Go to the line containing "D3: LED orange" and retype it and every later line exactly as written, up to the last line of the entries. Keep pictures out.
┌─ Records supplied
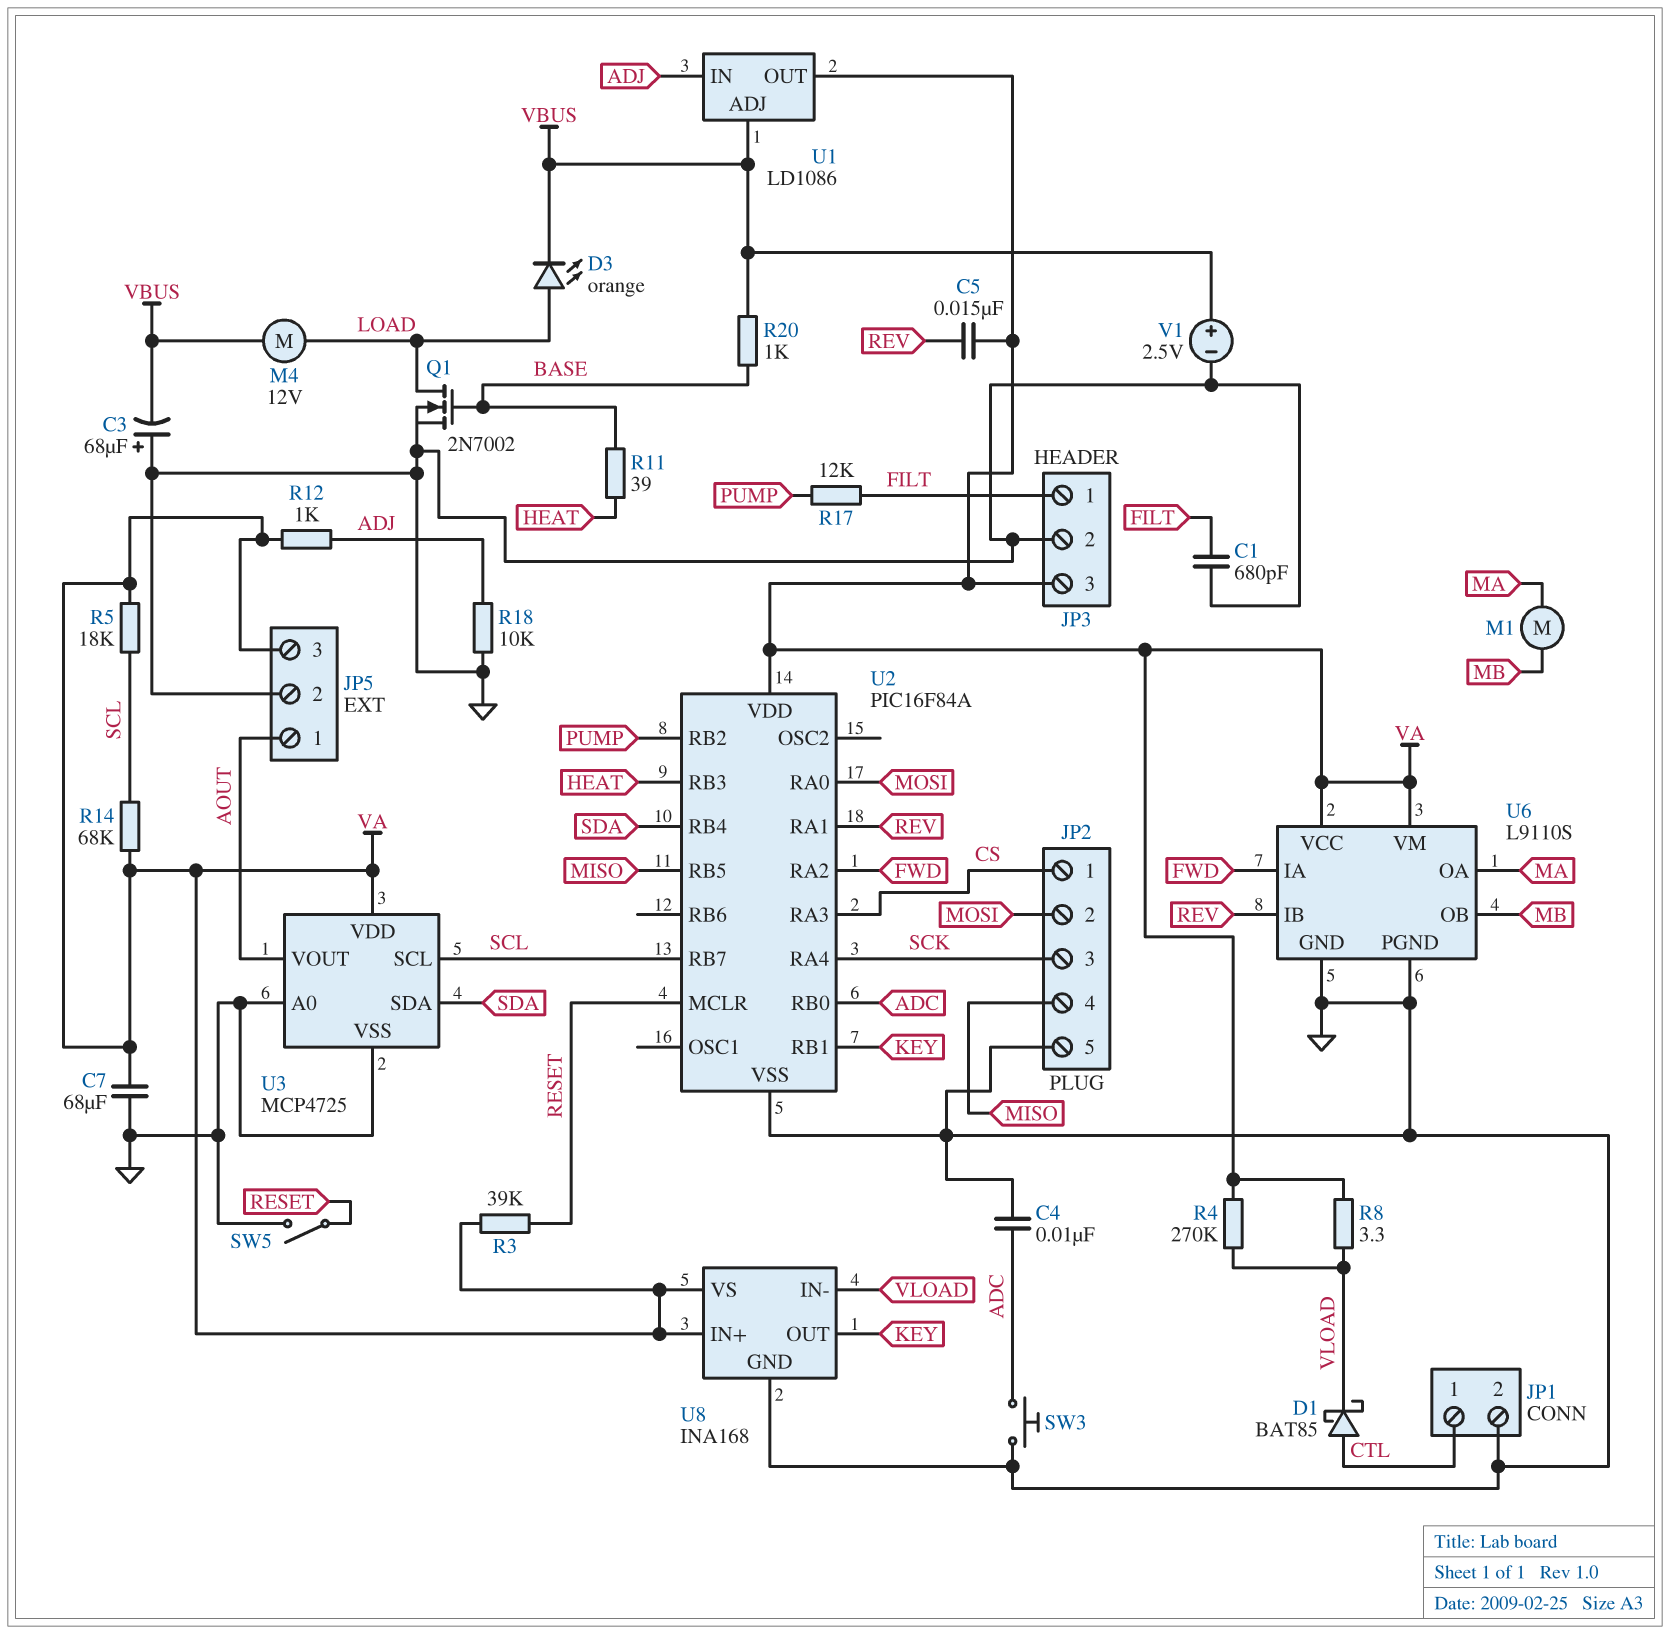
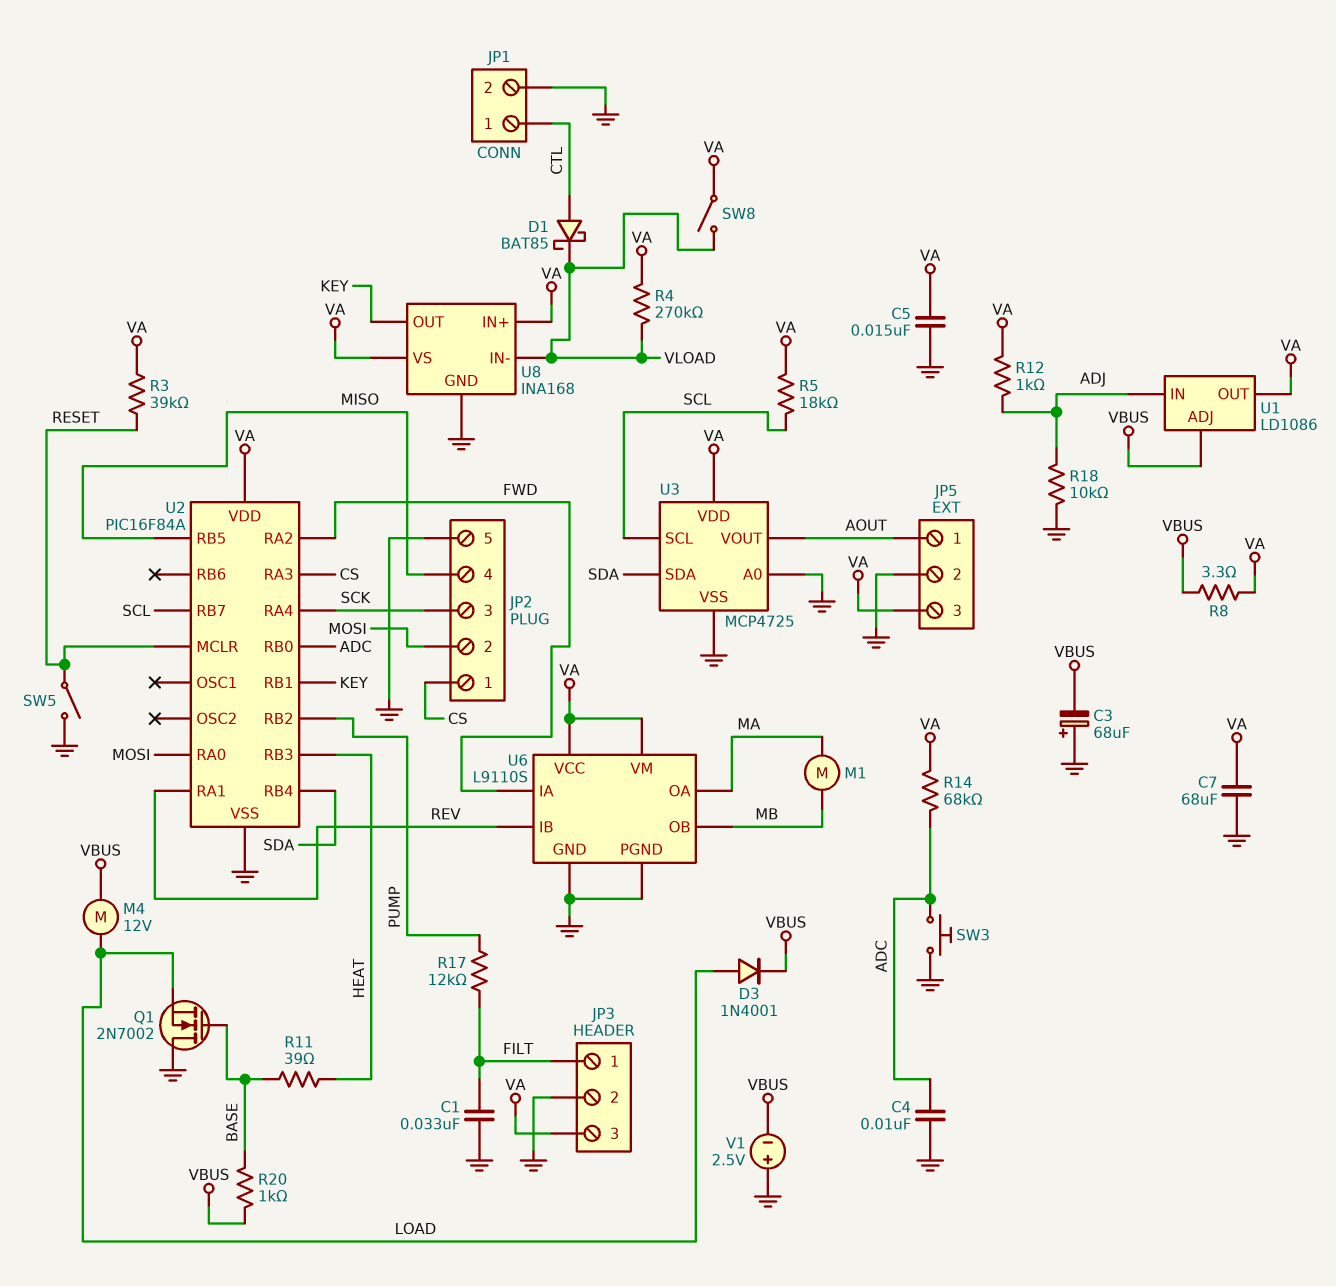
C1: 680pF (FILT, GND) -> 33nF (FILT, GND)
C5: 15nF (REV, VA) -> 15nF (GND, VA)
D3: LED orange (A LOAD, K VBUS) -> diode 1N4001 (A LOAD, K VBUS)
Q1: NMOS 2N7002 (G BASE, D LOAD, S GND) -> NMOS 2N7002 (G BASE, D GND, S LOAD)
R8: 3.3 (VA, VLOAD) -> 3.3 (VA, VBUS)
R14: 68k (SCL, VA) -> 68k (ADC, VA)
SW8: none -> switch (VA, VLOAD)
V1: 2.5V (plus VBUS, minus GND) -> 2.5V (plus GND, minus VBUS)

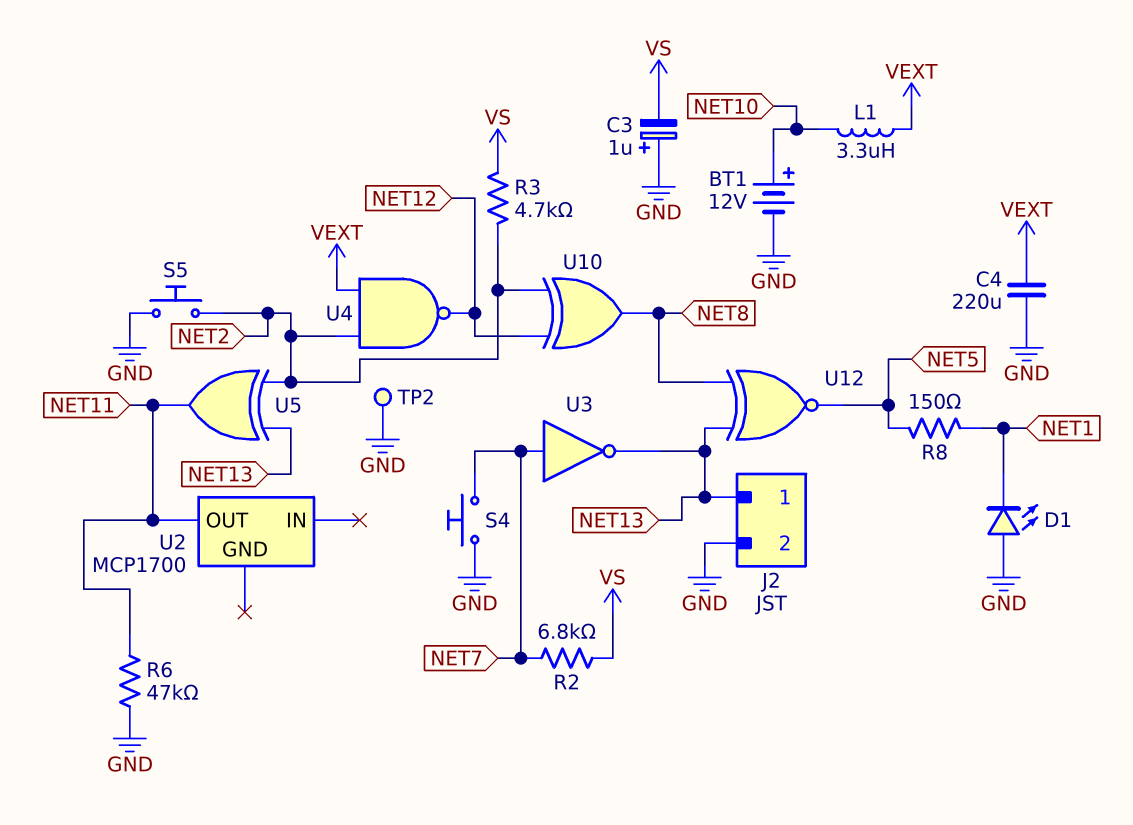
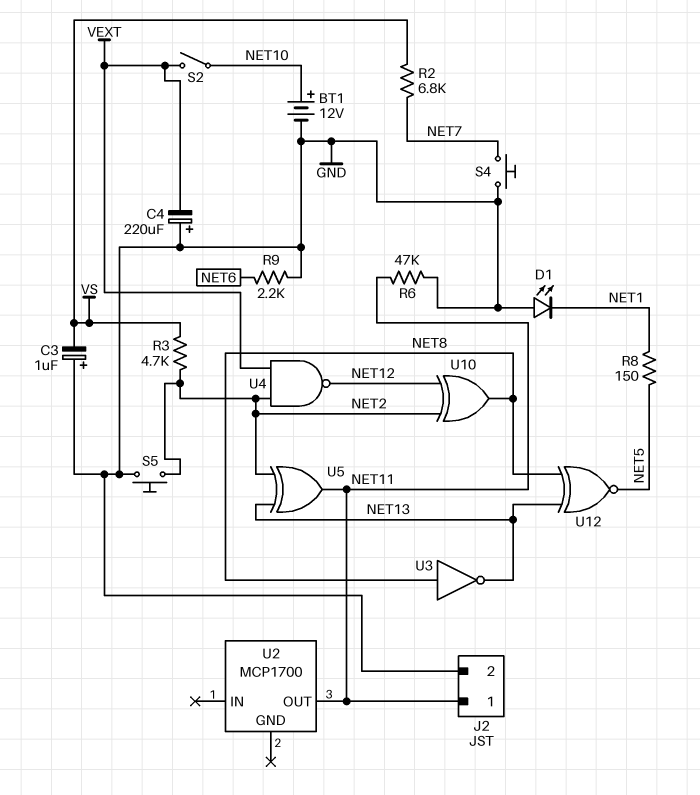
C4: 220uF (GND, VEXT) -> 220uF (plus GND, minus VEXT)
J2 pin 1: NET13 -> NET11
L1: 3.3uH (NET10, VEXT) -> none
R9: none -> 2.2k (GND, NET6)
S2: none -> switch (NET10, VEXT)
TP2: test point (GND) -> none
U3: NOT (in NET7, out NET13) -> NOT (in NET8, out NET13)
└─
◆ Solution to this task
D3: LED orange (A LOAD, K VBUS) -> diode 1N4001 (A LOAD, K VBUS)
Q1: NMOS 2N7002 (G BASE, D LOAD, S GND) -> NMOS 2N7002 (G BASE, D GND, S LOAD)
R8: 3.3 (VA, VLOAD) -> 3.3 (VA, VBUS)
R14: 68k (SCL, VA) -> 68k (ADC, VA)
SW8: none -> switch (VA, VLOAD)
V1: 2.5V (plus VBUS, minus GND) -> 2.5V (plus GND, minus VBUS)

C4: 220uF (GND, VEXT) -> 220uF (plus GND, minus VEXT)
J2 pin 1: NET13 -> NET11
L1: 3.3uH (NET10, VEXT) -> none
R9: none -> 2.2k (GND, NET6)
S2: none -> switch (NET10, VEXT)
TP2: test point (GND) -> none
U3: NOT (in NET7, out NET13) -> NOT (in NET8, out NET13)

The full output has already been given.